[Extracted data entries]
++++++

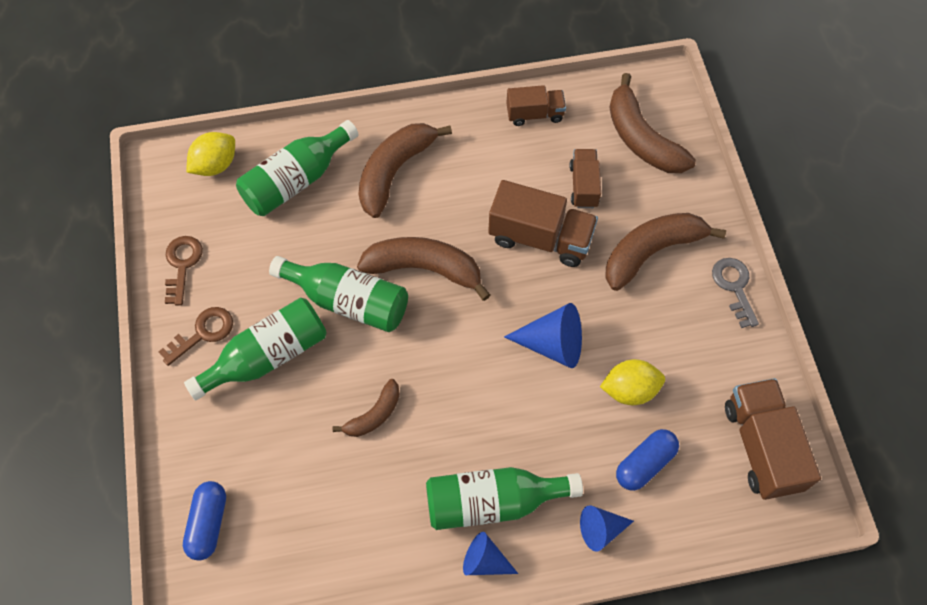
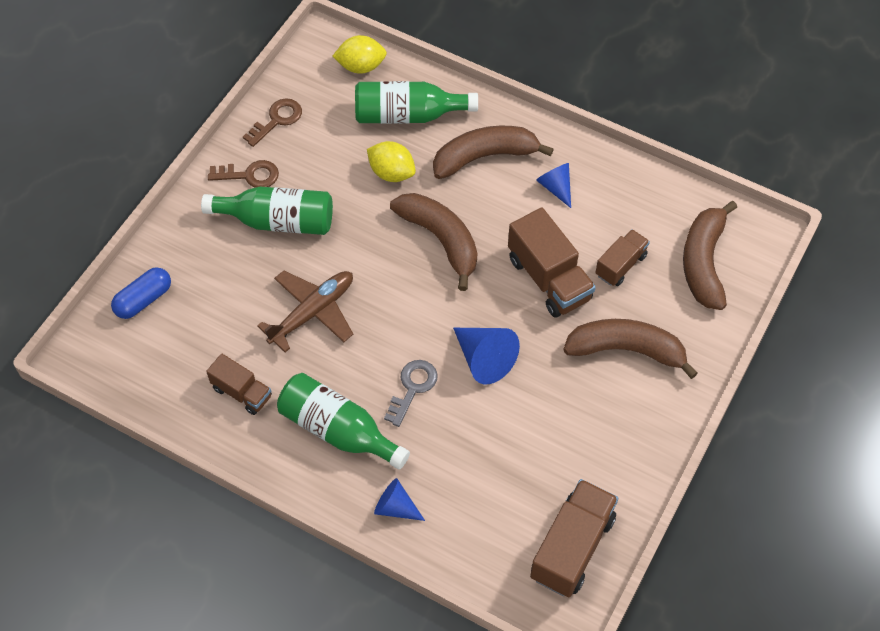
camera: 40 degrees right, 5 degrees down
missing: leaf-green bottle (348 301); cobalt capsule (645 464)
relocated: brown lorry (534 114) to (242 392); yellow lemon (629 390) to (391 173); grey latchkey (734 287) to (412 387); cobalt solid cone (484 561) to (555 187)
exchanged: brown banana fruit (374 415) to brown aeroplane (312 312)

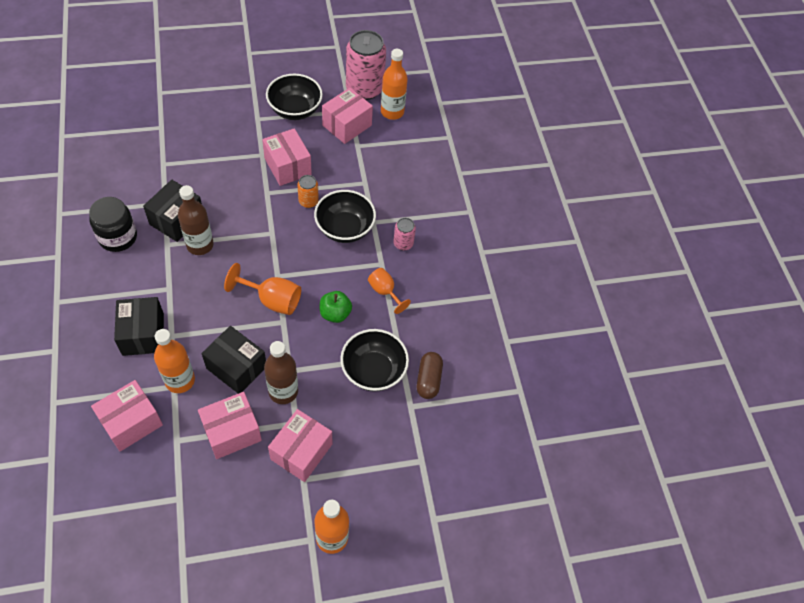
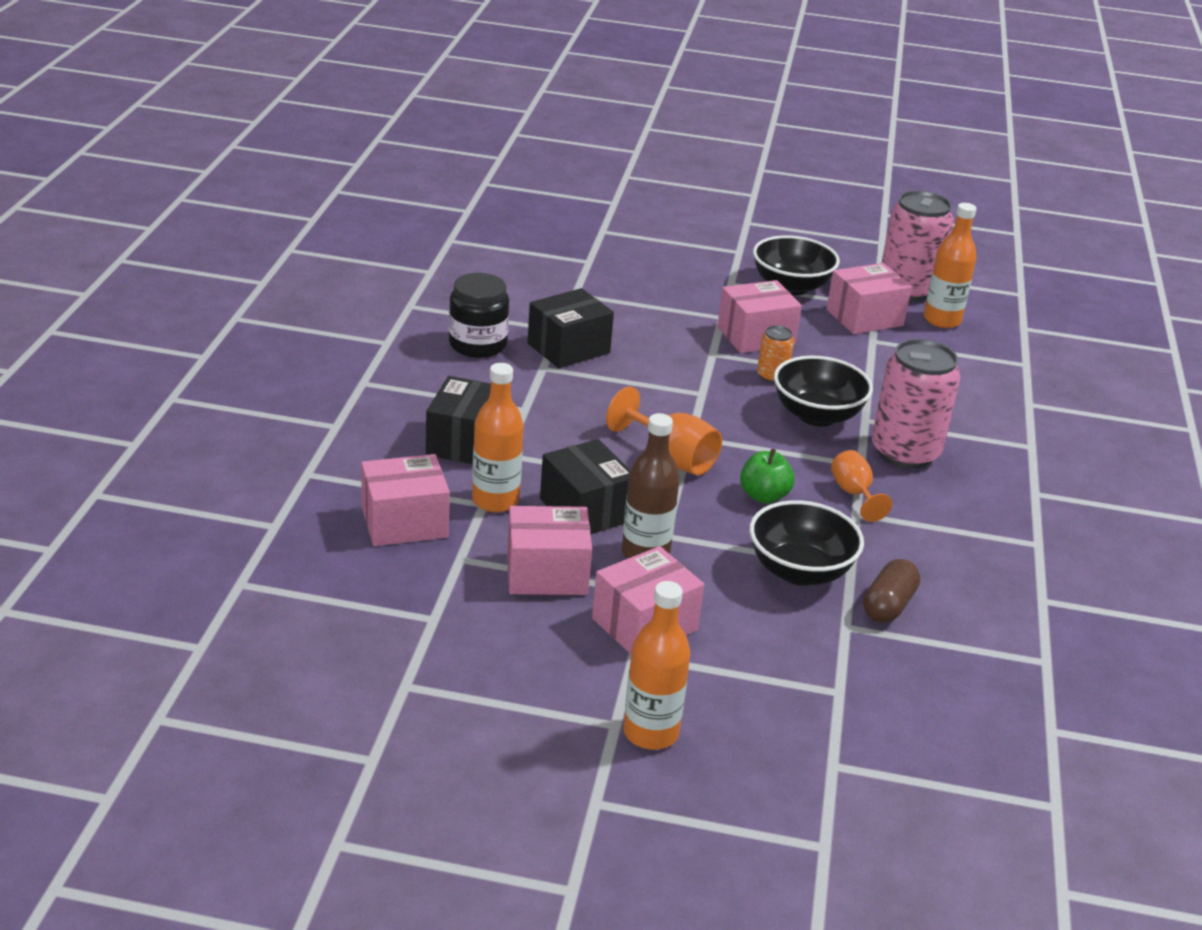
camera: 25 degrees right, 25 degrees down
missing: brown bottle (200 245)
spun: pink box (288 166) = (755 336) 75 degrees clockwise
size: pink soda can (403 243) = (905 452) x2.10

++++++

> **EXERCISE BRIEF**:
Repeat only the lines from the line with "exchanged: brown banana" to the end of the entries, including both the first and the last line, and drop every picture.

> **EXERCISE RESPONSE**:
exchanged: brown banana fruit (374 415) to brown aeroplane (312 312)

camera: 25 degrees right, 25 degrees down
missing: brown bottle (200 245)
spun: pink box (288 166) = (755 336) 75 degrees clockwise
size: pink soda can (403 243) = (905 452) x2.10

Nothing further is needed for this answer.